**Action item**:
Transcribe the listing in full. Keep every line exactly as it stands.

**Records to use**:
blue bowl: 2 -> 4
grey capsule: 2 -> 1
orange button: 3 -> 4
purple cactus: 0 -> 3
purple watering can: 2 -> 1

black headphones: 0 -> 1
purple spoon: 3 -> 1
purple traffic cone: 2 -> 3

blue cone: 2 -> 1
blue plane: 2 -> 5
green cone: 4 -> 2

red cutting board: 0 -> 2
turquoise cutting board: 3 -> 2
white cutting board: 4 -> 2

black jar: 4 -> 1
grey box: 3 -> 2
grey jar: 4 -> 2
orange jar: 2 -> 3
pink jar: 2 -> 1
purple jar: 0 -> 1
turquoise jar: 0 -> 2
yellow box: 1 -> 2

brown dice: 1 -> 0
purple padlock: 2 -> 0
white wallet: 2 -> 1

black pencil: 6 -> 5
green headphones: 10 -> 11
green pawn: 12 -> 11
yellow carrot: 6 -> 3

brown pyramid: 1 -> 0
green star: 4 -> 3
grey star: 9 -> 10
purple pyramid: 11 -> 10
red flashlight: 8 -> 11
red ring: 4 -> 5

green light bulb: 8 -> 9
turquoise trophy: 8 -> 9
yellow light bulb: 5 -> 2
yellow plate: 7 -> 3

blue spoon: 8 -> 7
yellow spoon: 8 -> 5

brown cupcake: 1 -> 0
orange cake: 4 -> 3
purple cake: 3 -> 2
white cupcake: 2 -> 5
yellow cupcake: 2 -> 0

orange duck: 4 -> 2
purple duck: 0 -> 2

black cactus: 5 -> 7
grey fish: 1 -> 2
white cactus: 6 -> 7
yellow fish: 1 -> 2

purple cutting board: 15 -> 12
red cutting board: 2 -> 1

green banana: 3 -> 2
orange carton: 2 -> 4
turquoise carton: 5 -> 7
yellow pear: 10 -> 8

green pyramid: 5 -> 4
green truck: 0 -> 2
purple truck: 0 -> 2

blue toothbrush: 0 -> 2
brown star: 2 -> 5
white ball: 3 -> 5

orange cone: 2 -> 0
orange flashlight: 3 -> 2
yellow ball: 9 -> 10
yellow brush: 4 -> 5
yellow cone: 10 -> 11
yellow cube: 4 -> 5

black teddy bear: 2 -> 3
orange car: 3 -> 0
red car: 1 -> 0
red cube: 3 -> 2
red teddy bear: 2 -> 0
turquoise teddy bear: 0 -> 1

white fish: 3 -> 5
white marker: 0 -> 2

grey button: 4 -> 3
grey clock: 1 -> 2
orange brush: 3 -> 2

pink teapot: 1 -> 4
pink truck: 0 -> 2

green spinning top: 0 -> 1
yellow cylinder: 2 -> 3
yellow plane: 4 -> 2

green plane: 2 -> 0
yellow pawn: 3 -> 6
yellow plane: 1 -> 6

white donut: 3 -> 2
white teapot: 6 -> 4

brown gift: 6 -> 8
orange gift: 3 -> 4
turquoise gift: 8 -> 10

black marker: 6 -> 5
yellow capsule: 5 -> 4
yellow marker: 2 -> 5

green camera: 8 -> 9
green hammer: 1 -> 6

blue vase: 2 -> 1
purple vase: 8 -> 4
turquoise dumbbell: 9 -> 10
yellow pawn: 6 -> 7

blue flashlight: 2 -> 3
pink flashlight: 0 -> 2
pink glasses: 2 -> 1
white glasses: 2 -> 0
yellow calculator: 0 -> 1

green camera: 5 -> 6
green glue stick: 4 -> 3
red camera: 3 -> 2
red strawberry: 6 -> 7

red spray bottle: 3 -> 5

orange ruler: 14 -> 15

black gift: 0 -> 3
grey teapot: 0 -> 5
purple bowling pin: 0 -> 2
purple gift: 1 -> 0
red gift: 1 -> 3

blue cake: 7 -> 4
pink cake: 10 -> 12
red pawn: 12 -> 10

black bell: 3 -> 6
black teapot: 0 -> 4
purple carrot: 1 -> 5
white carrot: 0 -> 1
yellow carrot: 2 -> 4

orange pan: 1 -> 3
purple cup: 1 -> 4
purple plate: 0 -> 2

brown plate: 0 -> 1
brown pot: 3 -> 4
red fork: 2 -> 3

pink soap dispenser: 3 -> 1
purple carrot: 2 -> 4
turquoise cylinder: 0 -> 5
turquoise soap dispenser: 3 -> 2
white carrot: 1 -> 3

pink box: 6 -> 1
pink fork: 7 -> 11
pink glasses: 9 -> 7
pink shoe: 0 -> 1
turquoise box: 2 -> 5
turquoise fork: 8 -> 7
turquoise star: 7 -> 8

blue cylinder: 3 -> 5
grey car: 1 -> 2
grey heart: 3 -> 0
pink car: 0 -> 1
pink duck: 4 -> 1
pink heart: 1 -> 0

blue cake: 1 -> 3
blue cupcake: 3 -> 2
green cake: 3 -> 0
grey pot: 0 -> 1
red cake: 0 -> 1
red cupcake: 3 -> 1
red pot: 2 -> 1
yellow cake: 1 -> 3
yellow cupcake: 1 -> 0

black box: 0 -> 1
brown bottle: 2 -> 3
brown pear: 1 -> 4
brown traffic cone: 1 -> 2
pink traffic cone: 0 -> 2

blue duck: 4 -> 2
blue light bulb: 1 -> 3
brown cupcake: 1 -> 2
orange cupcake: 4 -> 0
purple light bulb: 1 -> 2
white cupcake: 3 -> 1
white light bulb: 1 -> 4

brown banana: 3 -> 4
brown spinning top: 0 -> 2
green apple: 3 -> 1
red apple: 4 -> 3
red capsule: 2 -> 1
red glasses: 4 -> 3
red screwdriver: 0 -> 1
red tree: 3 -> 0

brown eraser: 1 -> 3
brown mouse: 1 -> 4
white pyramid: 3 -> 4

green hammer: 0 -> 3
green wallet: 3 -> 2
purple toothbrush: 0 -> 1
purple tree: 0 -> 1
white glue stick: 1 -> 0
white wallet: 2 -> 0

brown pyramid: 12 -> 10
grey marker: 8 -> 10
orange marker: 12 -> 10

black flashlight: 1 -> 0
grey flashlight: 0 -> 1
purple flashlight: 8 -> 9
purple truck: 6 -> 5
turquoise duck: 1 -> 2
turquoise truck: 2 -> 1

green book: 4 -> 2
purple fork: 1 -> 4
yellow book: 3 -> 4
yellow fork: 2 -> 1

**Exercise solution**:
blue bowl: 2 -> 4
grey capsule: 2 -> 1
orange button: 3 -> 4
purple cactus: 0 -> 3
purple watering can: 2 -> 1

black headphones: 0 -> 1
purple spoon: 3 -> 1
purple traffic cone: 2 -> 3

blue cone: 2 -> 1
blue plane: 2 -> 5
green cone: 4 -> 2

red cutting board: 0 -> 2
turquoise cutting board: 3 -> 2
white cutting board: 4 -> 2

black jar: 4 -> 1
grey box: 3 -> 2
grey jar: 4 -> 2
orange jar: 2 -> 3
pink jar: 2 -> 1
purple jar: 0 -> 1
turquoise jar: 0 -> 2
yellow box: 1 -> 2

brown dice: 1 -> 0
purple padlock: 2 -> 0
white wallet: 2 -> 1

black pencil: 6 -> 5
green headphones: 10 -> 11
green pawn: 12 -> 11
yellow carrot: 6 -> 3

brown pyramid: 1 -> 0
green star: 4 -> 3
grey star: 9 -> 10
purple pyramid: 11 -> 10
red flashlight: 8 -> 11
red ring: 4 -> 5

green light bulb: 8 -> 9
turquoise trophy: 8 -> 9
yellow light bulb: 5 -> 2
yellow plate: 7 -> 3

blue spoon: 8 -> 7
yellow spoon: 8 -> 5

brown cupcake: 1 -> 0
orange cake: 4 -> 3
purple cake: 3 -> 2
white cupcake: 2 -> 5
yellow cupcake: 2 -> 0

orange duck: 4 -> 2
purple duck: 0 -> 2

black cactus: 5 -> 7
grey fish: 1 -> 2
white cactus: 6 -> 7
yellow fish: 1 -> 2

purple cutting board: 15 -> 12
red cutting board: 2 -> 1

green banana: 3 -> 2
orange carton: 2 -> 4
turquoise carton: 5 -> 7
yellow pear: 10 -> 8

green pyramid: 5 -> 4
green truck: 0 -> 2
purple truck: 0 -> 2

blue toothbrush: 0 -> 2
brown star: 2 -> 5
white ball: 3 -> 5

orange cone: 2 -> 0
orange flashlight: 3 -> 2
yellow ball: 9 -> 10
yellow brush: 4 -> 5
yellow cone: 10 -> 11
yellow cube: 4 -> 5

black teddy bear: 2 -> 3
orange car: 3 -> 0
red car: 1 -> 0
red cube: 3 -> 2
red teddy bear: 2 -> 0
turquoise teddy bear: 0 -> 1

white fish: 3 -> 5
white marker: 0 -> 2

grey button: 4 -> 3
grey clock: 1 -> 2
orange brush: 3 -> 2

pink teapot: 1 -> 4
pink truck: 0 -> 2

green spinning top: 0 -> 1
yellow cylinder: 2 -> 3
yellow plane: 4 -> 2

green plane: 2 -> 0
yellow pawn: 3 -> 6
yellow plane: 1 -> 6

white donut: 3 -> 2
white teapot: 6 -> 4

brown gift: 6 -> 8
orange gift: 3 -> 4
turquoise gift: 8 -> 10

black marker: 6 -> 5
yellow capsule: 5 -> 4
yellow marker: 2 -> 5

green camera: 8 -> 9
green hammer: 1 -> 6

blue vase: 2 -> 1
purple vase: 8 -> 4
turquoise dumbbell: 9 -> 10
yellow pawn: 6 -> 7

blue flashlight: 2 -> 3
pink flashlight: 0 -> 2
pink glasses: 2 -> 1
white glasses: 2 -> 0
yellow calculator: 0 -> 1

green camera: 5 -> 6
green glue stick: 4 -> 3
red camera: 3 -> 2
red strawberry: 6 -> 7

red spray bottle: 3 -> 5

orange ruler: 14 -> 15

black gift: 0 -> 3
grey teapot: 0 -> 5
purple bowling pin: 0 -> 2
purple gift: 1 -> 0
red gift: 1 -> 3

blue cake: 7 -> 4
pink cake: 10 -> 12
red pawn: 12 -> 10

black bell: 3 -> 6
black teapot: 0 -> 4
purple carrot: 1 -> 5
white carrot: 0 -> 1
yellow carrot: 2 -> 4

orange pan: 1 -> 3
purple cup: 1 -> 4
purple plate: 0 -> 2

brown plate: 0 -> 1
brown pot: 3 -> 4
red fork: 2 -> 3

pink soap dispenser: 3 -> 1
purple carrot: 2 -> 4
turquoise cylinder: 0 -> 5
turquoise soap dispenser: 3 -> 2
white carrot: 1 -> 3

pink box: 6 -> 1
pink fork: 7 -> 11
pink glasses: 9 -> 7
pink shoe: 0 -> 1
turquoise box: 2 -> 5
turquoise fork: 8 -> 7
turquoise star: 7 -> 8

blue cylinder: 3 -> 5
grey car: 1 -> 2
grey heart: 3 -> 0
pink car: 0 -> 1
pink duck: 4 -> 1
pink heart: 1 -> 0

blue cake: 1 -> 3
blue cupcake: 3 -> 2
green cake: 3 -> 0
grey pot: 0 -> 1
red cake: 0 -> 1
red cupcake: 3 -> 1
red pot: 2 -> 1
yellow cake: 1 -> 3
yellow cupcake: 1 -> 0

black box: 0 -> 1
brown bottle: 2 -> 3
brown pear: 1 -> 4
brown traffic cone: 1 -> 2
pink traffic cone: 0 -> 2

blue duck: 4 -> 2
blue light bulb: 1 -> 3
brown cupcake: 1 -> 2
orange cupcake: 4 -> 0
purple light bulb: 1 -> 2
white cupcake: 3 -> 1
white light bulb: 1 -> 4

brown banana: 3 -> 4
brown spinning top: 0 -> 2
green apple: 3 -> 1
red apple: 4 -> 3
red capsule: 2 -> 1
red glasses: 4 -> 3
red screwdriver: 0 -> 1
red tree: 3 -> 0

brown eraser: 1 -> 3
brown mouse: 1 -> 4
white pyramid: 3 -> 4

green hammer: 0 -> 3
green wallet: 3 -> 2
purple toothbrush: 0 -> 1
purple tree: 0 -> 1
white glue stick: 1 -> 0
white wallet: 2 -> 0

brown pyramid: 12 -> 10
grey marker: 8 -> 10
orange marker: 12 -> 10

black flashlight: 1 -> 0
grey flashlight: 0 -> 1
purple flashlight: 8 -> 9
purple truck: 6 -> 5
turquoise duck: 1 -> 2
turquoise truck: 2 -> 1

green book: 4 -> 2
purple fork: 1 -> 4
yellow book: 3 -> 4
yellow fork: 2 -> 1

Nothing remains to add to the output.